Dataset entries
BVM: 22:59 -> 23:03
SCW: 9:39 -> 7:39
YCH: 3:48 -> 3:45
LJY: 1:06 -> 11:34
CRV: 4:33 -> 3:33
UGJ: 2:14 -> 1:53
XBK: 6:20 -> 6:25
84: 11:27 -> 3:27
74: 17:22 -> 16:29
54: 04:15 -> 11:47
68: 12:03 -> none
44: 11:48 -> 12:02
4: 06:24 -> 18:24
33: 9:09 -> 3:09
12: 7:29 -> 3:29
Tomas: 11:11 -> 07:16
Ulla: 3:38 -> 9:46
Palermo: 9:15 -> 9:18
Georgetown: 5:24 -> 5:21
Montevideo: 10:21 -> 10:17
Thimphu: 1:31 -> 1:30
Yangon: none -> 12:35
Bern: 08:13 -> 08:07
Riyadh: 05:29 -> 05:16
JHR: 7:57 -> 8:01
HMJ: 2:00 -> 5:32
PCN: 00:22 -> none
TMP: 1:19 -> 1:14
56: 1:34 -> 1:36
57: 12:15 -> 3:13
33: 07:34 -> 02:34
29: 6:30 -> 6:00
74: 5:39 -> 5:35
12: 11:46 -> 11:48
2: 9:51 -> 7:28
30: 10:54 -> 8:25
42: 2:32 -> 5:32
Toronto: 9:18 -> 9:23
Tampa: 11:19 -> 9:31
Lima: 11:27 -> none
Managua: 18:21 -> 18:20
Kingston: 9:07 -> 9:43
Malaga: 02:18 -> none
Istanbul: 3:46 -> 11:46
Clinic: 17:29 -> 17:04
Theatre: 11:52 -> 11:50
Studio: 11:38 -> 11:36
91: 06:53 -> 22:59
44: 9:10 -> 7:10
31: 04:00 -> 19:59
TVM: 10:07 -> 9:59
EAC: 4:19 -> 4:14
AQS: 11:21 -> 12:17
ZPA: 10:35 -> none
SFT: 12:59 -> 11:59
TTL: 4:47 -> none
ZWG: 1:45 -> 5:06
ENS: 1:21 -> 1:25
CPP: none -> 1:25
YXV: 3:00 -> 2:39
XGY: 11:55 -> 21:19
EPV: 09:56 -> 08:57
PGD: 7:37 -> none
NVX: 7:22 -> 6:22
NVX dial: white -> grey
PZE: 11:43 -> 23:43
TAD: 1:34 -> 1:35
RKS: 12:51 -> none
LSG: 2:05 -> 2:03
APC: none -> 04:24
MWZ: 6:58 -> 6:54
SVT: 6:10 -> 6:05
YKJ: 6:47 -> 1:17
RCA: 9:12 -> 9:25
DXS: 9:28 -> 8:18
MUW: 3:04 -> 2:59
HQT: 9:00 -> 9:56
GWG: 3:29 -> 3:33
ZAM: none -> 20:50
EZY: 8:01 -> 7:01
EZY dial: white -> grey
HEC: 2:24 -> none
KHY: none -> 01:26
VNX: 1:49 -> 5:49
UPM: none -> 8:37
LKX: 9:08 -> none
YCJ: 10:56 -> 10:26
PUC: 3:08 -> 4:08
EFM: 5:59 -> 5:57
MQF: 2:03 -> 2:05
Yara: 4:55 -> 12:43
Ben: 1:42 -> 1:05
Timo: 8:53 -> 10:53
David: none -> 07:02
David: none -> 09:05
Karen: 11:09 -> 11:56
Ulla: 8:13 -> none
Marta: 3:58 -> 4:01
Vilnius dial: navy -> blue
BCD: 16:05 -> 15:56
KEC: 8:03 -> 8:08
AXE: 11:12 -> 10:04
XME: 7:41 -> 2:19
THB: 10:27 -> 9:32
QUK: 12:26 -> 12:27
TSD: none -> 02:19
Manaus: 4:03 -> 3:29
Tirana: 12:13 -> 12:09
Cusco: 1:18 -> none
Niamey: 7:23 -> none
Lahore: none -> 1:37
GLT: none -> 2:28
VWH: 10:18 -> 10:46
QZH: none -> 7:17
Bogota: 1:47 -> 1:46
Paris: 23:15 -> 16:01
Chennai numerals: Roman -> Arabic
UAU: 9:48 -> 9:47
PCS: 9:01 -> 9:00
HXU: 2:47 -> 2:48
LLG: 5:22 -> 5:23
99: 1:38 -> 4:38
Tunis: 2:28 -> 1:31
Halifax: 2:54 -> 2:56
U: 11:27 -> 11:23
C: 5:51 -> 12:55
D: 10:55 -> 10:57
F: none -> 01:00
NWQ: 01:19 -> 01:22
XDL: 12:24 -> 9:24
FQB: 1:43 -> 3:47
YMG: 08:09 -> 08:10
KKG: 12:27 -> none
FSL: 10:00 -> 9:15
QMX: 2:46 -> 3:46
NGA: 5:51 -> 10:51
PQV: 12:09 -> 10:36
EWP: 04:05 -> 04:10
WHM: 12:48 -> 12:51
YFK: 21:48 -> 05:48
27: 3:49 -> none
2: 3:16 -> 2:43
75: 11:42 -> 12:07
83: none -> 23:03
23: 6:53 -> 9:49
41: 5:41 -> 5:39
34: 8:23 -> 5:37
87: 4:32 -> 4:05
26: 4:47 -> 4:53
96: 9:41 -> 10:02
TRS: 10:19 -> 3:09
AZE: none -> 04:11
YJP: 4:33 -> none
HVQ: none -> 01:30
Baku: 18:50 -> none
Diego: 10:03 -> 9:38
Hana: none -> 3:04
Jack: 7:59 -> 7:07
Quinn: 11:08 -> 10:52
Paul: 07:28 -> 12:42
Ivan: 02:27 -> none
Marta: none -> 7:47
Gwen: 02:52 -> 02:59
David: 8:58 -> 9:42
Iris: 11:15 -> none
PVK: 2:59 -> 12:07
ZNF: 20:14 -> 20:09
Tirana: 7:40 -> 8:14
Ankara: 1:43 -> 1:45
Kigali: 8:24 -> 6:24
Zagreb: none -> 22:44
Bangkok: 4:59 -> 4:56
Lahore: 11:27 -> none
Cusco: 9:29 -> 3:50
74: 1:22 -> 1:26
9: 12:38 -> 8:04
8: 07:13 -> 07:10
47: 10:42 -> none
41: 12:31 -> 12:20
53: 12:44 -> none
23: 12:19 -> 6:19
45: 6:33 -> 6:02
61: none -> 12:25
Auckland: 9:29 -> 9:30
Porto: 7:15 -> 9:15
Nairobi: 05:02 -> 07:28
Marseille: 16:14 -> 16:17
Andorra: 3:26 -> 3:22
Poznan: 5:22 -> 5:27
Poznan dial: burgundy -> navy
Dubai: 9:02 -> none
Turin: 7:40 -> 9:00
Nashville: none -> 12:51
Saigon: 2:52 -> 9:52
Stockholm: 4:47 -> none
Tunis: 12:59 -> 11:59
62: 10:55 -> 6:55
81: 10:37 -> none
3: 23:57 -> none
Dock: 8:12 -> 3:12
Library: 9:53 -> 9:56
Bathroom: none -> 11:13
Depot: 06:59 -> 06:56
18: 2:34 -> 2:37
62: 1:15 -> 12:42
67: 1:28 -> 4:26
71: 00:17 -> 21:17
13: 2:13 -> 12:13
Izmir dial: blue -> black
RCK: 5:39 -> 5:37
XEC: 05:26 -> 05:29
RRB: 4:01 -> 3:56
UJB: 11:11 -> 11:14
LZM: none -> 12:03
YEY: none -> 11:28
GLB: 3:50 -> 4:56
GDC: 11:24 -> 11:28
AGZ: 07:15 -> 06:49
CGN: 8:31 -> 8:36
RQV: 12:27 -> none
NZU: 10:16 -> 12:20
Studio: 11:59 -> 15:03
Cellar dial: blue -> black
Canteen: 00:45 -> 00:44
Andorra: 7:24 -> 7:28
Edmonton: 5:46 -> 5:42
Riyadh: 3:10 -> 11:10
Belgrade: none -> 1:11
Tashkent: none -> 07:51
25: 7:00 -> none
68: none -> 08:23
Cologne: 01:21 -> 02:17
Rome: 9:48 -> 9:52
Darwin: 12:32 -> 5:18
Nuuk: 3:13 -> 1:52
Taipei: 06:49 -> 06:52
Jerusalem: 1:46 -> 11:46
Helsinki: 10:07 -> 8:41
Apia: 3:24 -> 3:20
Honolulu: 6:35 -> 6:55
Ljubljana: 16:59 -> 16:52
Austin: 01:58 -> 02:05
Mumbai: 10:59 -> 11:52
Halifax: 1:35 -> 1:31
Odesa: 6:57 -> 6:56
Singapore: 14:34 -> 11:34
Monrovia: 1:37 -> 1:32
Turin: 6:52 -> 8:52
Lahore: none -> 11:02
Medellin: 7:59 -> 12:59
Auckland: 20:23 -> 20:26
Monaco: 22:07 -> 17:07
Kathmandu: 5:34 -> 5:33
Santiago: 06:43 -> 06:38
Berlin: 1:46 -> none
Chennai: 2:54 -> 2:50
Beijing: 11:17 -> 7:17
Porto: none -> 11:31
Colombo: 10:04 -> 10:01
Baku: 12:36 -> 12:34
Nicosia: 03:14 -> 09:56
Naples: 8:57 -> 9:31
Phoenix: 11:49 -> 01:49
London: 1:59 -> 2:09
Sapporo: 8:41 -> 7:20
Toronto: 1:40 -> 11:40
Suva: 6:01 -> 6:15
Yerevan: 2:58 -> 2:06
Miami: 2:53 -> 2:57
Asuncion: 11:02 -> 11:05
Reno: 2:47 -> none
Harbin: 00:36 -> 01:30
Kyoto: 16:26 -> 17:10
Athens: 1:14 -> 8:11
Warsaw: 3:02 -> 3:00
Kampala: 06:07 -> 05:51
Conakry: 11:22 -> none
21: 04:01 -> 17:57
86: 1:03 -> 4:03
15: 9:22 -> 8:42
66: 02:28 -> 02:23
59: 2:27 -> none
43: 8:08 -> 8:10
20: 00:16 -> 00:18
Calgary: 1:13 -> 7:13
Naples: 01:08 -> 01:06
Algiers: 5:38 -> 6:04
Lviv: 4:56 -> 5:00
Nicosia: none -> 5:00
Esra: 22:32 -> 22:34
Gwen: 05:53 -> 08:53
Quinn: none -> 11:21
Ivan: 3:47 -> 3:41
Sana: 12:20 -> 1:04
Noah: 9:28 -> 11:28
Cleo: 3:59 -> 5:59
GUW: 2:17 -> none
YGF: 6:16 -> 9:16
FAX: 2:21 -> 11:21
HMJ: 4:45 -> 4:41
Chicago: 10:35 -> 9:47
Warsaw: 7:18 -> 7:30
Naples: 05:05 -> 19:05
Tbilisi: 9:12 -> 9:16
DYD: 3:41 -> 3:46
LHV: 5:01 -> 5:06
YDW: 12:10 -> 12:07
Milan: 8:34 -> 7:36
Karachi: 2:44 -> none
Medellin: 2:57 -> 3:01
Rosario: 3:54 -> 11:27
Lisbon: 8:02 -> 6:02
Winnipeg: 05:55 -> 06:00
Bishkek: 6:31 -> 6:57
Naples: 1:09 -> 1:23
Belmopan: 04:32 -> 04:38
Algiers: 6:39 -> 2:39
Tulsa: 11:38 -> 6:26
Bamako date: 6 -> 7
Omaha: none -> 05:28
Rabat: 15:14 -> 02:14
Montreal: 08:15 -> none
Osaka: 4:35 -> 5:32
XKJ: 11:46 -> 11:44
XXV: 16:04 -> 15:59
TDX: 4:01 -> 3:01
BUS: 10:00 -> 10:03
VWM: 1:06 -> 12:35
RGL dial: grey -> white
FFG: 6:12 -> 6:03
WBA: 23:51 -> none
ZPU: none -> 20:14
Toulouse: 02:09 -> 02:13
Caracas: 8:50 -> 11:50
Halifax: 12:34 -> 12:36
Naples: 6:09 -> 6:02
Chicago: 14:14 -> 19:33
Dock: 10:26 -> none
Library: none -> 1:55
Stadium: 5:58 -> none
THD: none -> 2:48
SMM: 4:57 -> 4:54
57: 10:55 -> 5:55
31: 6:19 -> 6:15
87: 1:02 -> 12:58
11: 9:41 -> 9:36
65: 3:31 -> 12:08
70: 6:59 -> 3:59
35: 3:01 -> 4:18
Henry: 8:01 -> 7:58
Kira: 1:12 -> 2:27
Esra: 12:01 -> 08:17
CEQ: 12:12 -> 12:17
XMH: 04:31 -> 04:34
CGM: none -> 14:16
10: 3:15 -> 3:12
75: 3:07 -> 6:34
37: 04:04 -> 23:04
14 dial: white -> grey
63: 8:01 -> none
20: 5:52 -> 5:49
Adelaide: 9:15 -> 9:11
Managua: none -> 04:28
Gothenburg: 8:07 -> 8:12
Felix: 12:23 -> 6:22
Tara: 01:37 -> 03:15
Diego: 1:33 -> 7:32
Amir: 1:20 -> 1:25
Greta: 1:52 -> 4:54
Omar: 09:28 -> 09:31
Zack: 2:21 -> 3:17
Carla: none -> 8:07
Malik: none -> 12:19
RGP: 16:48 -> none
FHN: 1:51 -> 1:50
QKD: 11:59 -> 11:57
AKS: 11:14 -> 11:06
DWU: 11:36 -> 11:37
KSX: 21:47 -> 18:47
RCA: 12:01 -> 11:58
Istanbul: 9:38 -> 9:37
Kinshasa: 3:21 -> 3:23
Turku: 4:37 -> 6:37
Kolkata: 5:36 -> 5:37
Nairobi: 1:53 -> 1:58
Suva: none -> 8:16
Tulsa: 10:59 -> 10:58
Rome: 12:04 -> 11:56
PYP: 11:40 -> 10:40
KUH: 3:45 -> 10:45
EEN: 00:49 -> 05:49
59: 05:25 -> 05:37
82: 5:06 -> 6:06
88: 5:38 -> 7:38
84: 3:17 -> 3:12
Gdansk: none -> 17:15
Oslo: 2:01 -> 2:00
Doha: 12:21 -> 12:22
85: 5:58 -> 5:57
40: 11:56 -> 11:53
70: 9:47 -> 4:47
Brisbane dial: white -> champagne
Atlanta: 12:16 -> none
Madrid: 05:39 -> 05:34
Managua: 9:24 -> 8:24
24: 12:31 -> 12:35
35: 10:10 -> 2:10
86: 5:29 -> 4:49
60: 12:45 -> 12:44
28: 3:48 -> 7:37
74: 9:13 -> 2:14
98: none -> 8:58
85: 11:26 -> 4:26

Task directions | Retype the material word for word, starting at its first line and ending with the line containing "RKS: 12:51 -> none", both included.

Output of the exercise |
BVM: 22:59 -> 23:03
SCW: 9:39 -> 7:39
YCH: 3:48 -> 3:45
LJY: 1:06 -> 11:34
CRV: 4:33 -> 3:33
UGJ: 2:14 -> 1:53
XBK: 6:20 -> 6:25
84: 11:27 -> 3:27
74: 17:22 -> 16:29
54: 04:15 -> 11:47
68: 12:03 -> none
44: 11:48 -> 12:02
4: 06:24 -> 18:24
33: 9:09 -> 3:09
12: 7:29 -> 3:29
Tomas: 11:11 -> 07:16
Ulla: 3:38 -> 9:46
Palermo: 9:15 -> 9:18
Georgetown: 5:24 -> 5:21
Montevideo: 10:21 -> 10:17
Thimphu: 1:31 -> 1:30
Yangon: none -> 12:35
Bern: 08:13 -> 08:07
Riyadh: 05:29 -> 05:16
JHR: 7:57 -> 8:01
HMJ: 2:00 -> 5:32
PCN: 00:22 -> none
TMP: 1:19 -> 1:14
56: 1:34 -> 1:36
57: 12:15 -> 3:13
33: 07:34 -> 02:34
29: 6:30 -> 6:00
74: 5:39 -> 5:35
12: 11:46 -> 11:48
2: 9:51 -> 7:28
30: 10:54 -> 8:25
42: 2:32 -> 5:32
Toronto: 9:18 -> 9:23
Tampa: 11:19 -> 9:31
Lima: 11:27 -> none
Managua: 18:21 -> 18:20
Kingston: 9:07 -> 9:43
Malaga: 02:18 -> none
Istanbul: 3:46 -> 11:46
Clinic: 17:29 -> 17:04
Theatre: 11:52 -> 11:50
Studio: 11:38 -> 11:36
91: 06:53 -> 22:59
44: 9:10 -> 7:10
31: 04:00 -> 19:59
TVM: 10:07 -> 9:59
EAC: 4:19 -> 4:14
AQS: 11:21 -> 12:17
ZPA: 10:35 -> none
SFT: 12:59 -> 11:59
TTL: 4:47 -> none
ZWG: 1:45 -> 5:06
ENS: 1:21 -> 1:25
CPP: none -> 1:25
YXV: 3:00 -> 2:39
XGY: 11:55 -> 21:19
EPV: 09:56 -> 08:57
PGD: 7:37 -> none
NVX: 7:22 -> 6:22
NVX dial: white -> grey
PZE: 11:43 -> 23:43
TAD: 1:34 -> 1:35
RKS: 12:51 -> none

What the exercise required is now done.